> _Task goal_
If a record holds a picture, leave the picture out and repeat everything else exactly.
---------- Supplied records
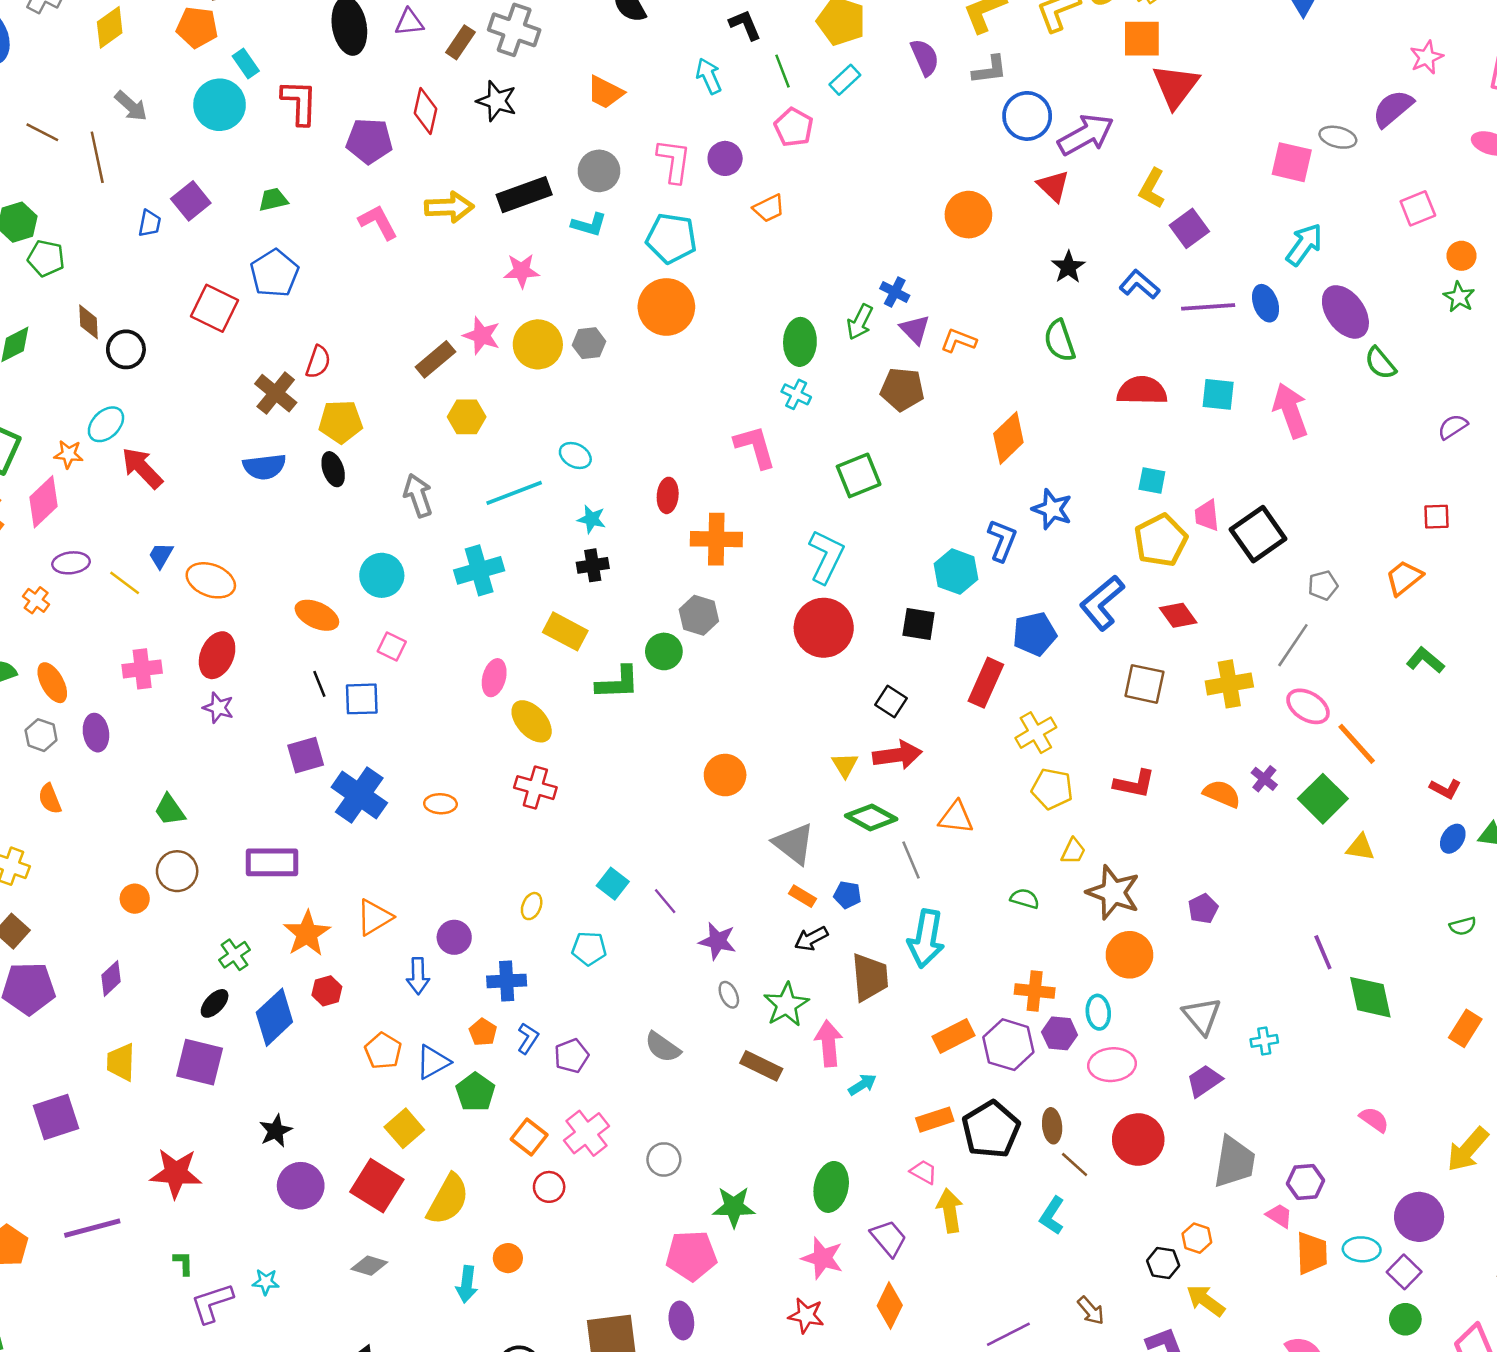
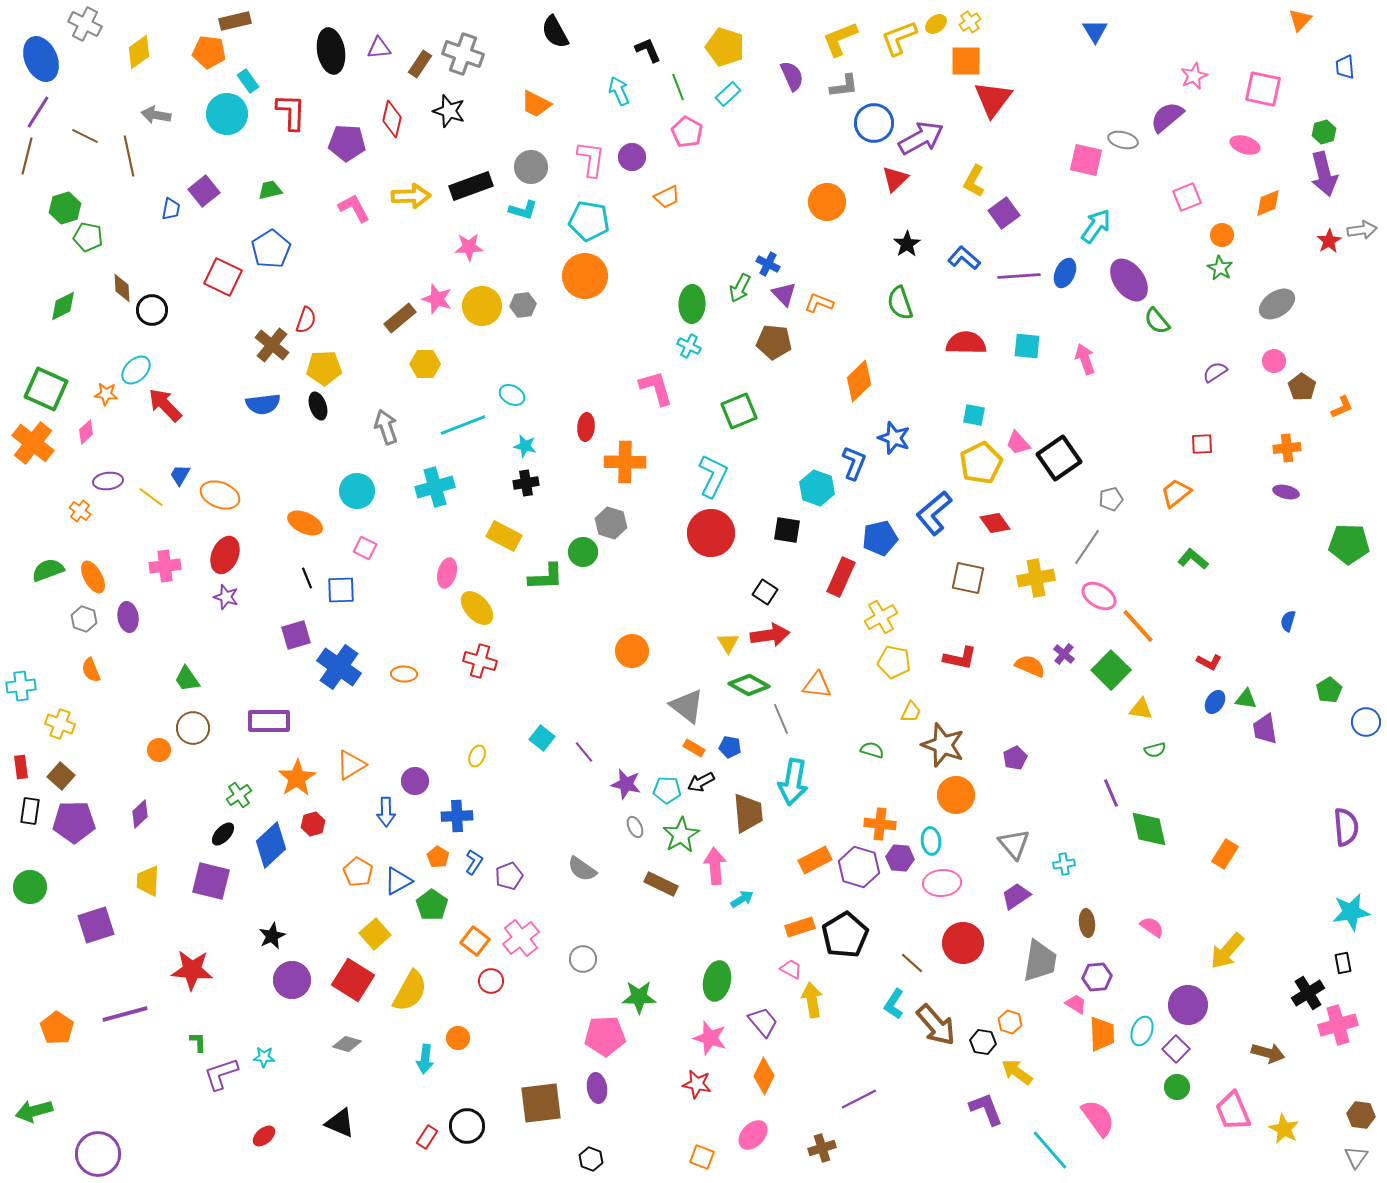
gray arrow: (131, 106) -> (156, 115), turned 148
red triangle: (1053, 186) -> (895, 179), turned 32
blue ellipse: (1266, 303) -> (1065, 273), turned 44
pink arrow: (1290, 411) -> (1085, 359), size x0.7
pink diamond: (44, 502) -> (86, 432), size x0.6
pink trapezoid: (1207, 515) -> (1018, 443), turned -36
green semicircle: (1463, 926) -> (1155, 750), moved
cyan pentagon: (589, 949) -> (667, 790), moved
brown ellipse: (1052, 1126) -> (1087, 923), moved
cyan ellipse: (1362, 1249) -> (1142, 1031), turned -72
brown arrow: (1091, 1311) -> (936, 1025), moved, size x1.8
--------------------
> _Worked solution_
gray arrow: (131, 106) -> (156, 115), turned 148
red triangle: (1053, 186) -> (895, 179), turned 32
blue ellipse: (1266, 303) -> (1065, 273), turned 44
pink arrow: (1290, 411) -> (1085, 359), size x0.7
pink diamond: (44, 502) -> (86, 432), size x0.6
pink trapezoid: (1207, 515) -> (1018, 443), turned -36
green semicircle: (1463, 926) -> (1155, 750), moved
cyan pentagon: (589, 949) -> (667, 790), moved
brown ellipse: (1052, 1126) -> (1087, 923), moved
cyan ellipse: (1362, 1249) -> (1142, 1031), turned -72
brown arrow: (1091, 1311) -> (936, 1025), moved, size x1.8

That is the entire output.